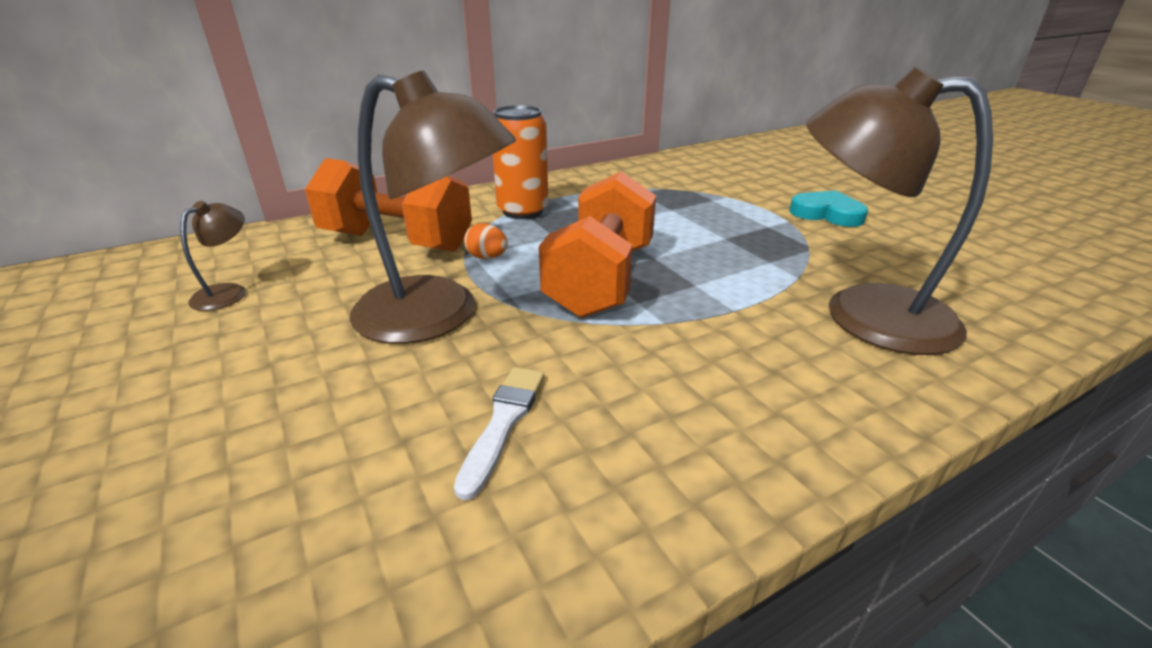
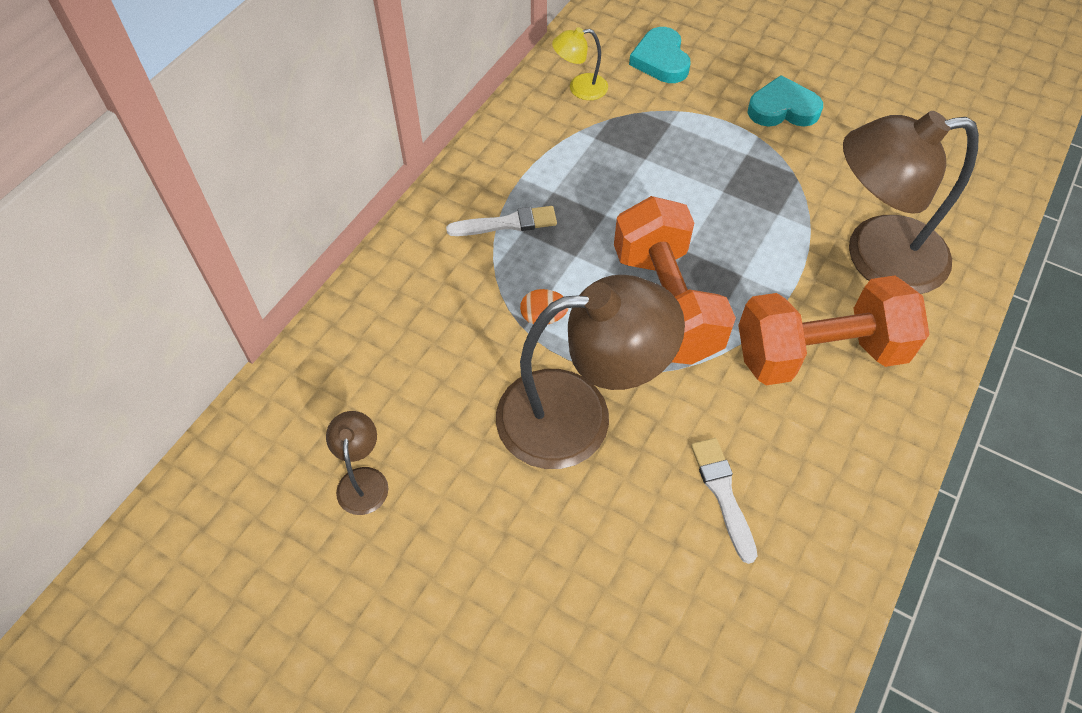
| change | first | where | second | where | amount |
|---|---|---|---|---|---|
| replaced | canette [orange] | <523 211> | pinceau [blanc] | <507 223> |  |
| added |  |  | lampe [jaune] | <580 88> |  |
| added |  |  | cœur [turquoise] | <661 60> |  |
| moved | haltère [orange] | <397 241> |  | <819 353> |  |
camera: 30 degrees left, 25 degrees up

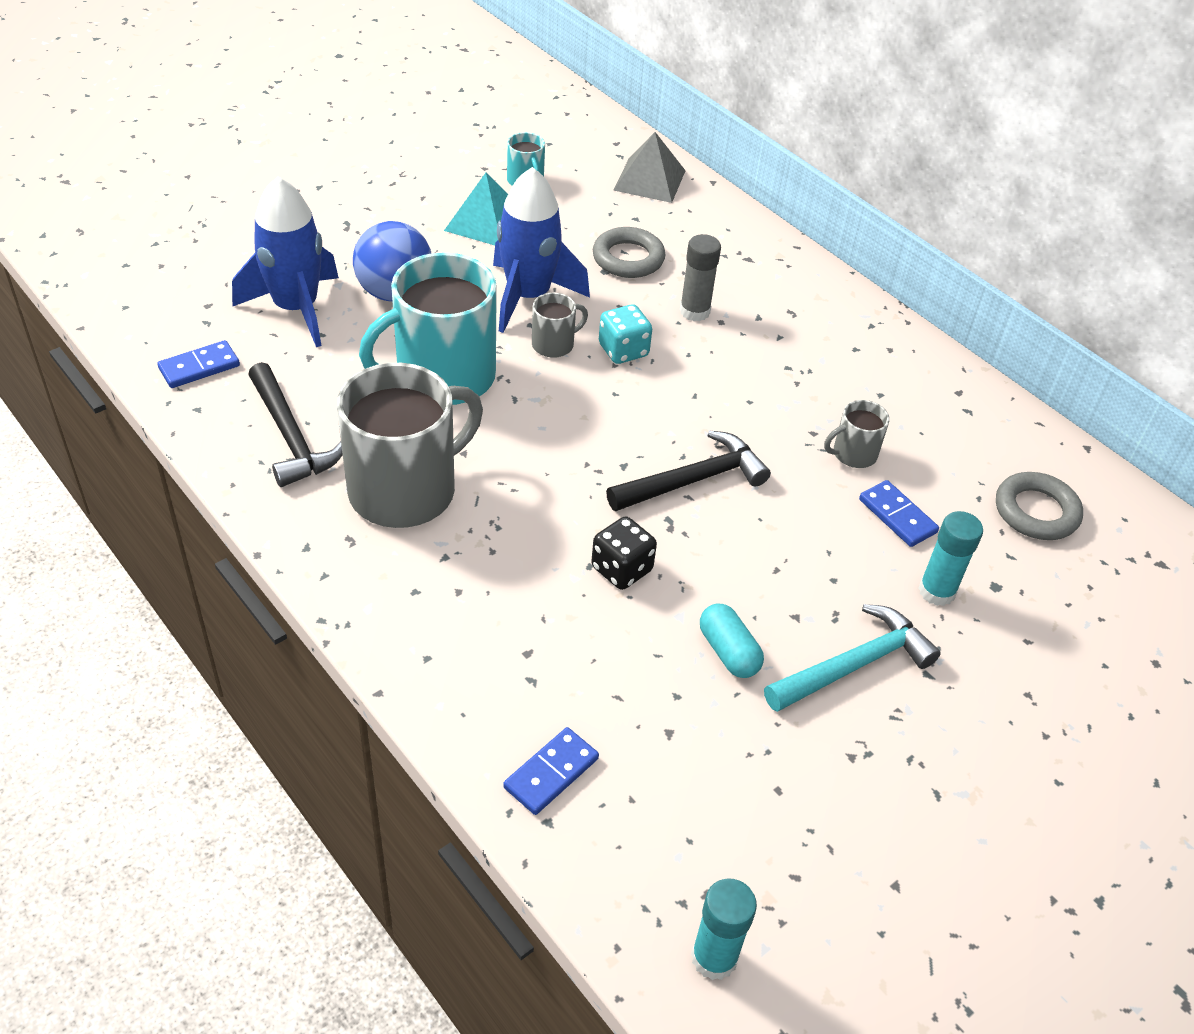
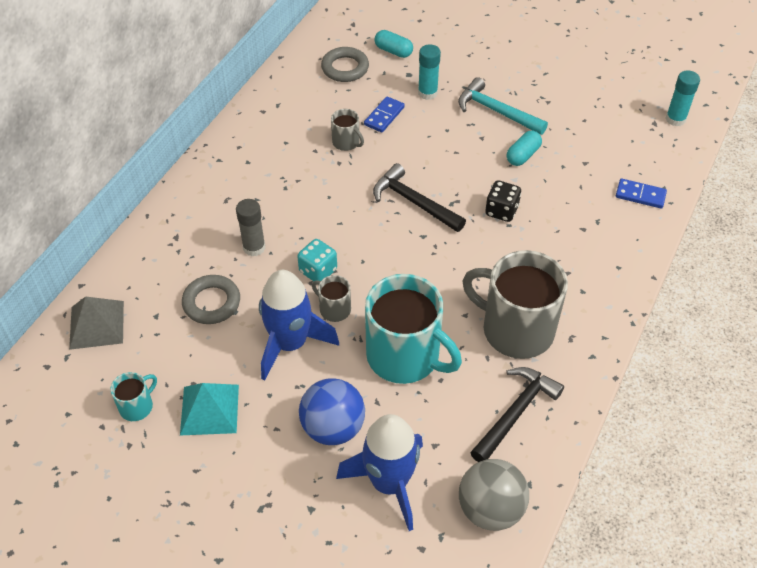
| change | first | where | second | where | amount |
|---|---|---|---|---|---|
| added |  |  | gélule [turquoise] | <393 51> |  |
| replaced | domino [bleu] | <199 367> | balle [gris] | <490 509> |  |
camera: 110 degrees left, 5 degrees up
════
**Work request:** Filter the entries above down to the lines that contain "orange".

**Solution to the problem:**
| replaced | canette [orange] | <523 211> | pinceau [blanc] | <507 223> |  |
| moved | haltère [orange] | <397 241> |  | <819 353> |  |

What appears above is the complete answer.